• _WORK INSTRUCTION_:
Reproduce verbatim only the line that holds "blue plate C9" and the lines that follow it to the end of the listing.

• _COLLECTED MATERIAL_:
- - - -
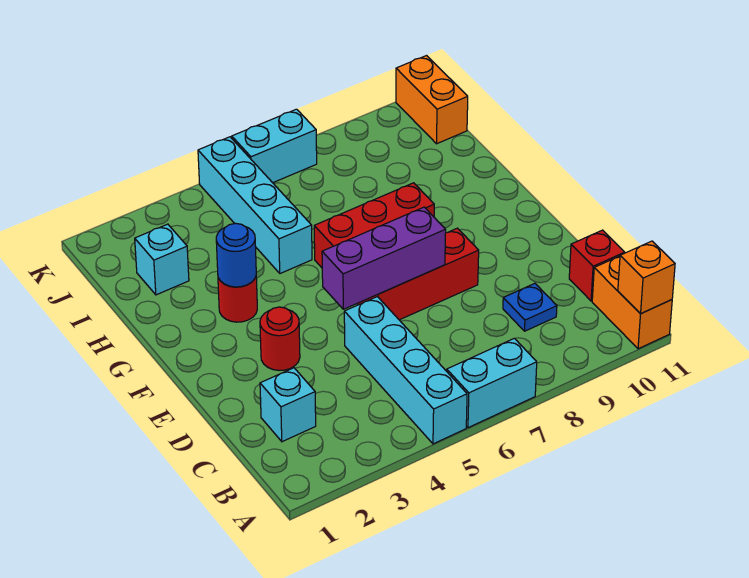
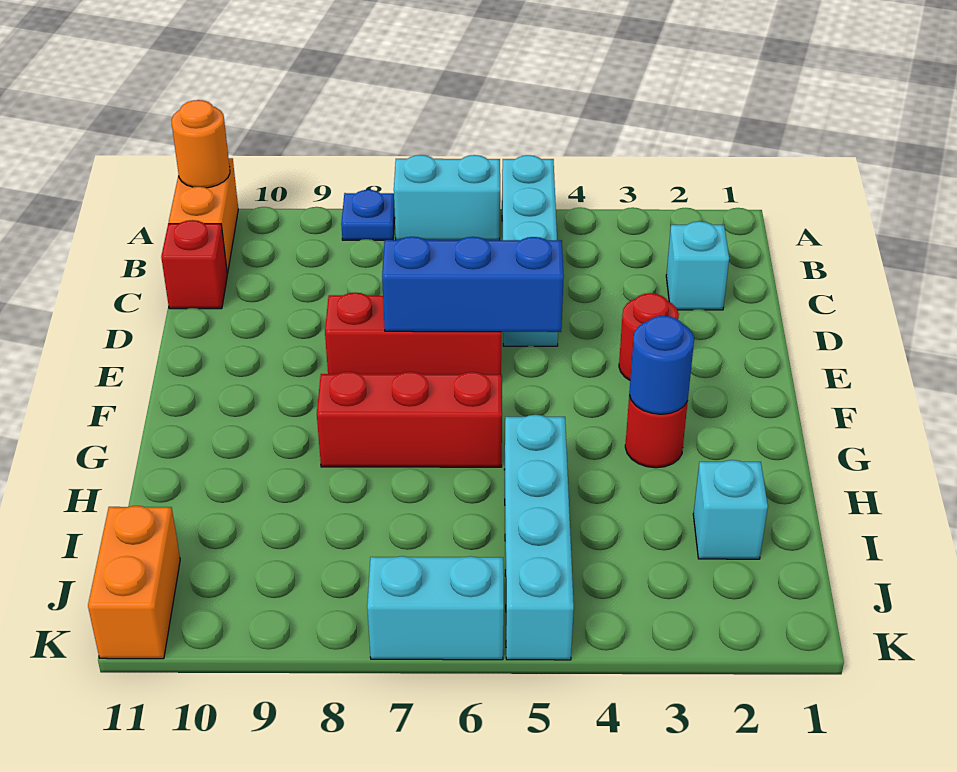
orange brick A11 level 2 -> orange round brick A11 level 2
blue plate C9 level 1 -> blue plate A8 level 1
purple brick E5:E7 level 2 -> blue brick E5:E7 level 2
- - - -
• _SOLUTION_:
blue plate C9 level 1 -> blue plate A8 level 1
purple brick E5:E7 level 2 -> blue brick E5:E7 level 2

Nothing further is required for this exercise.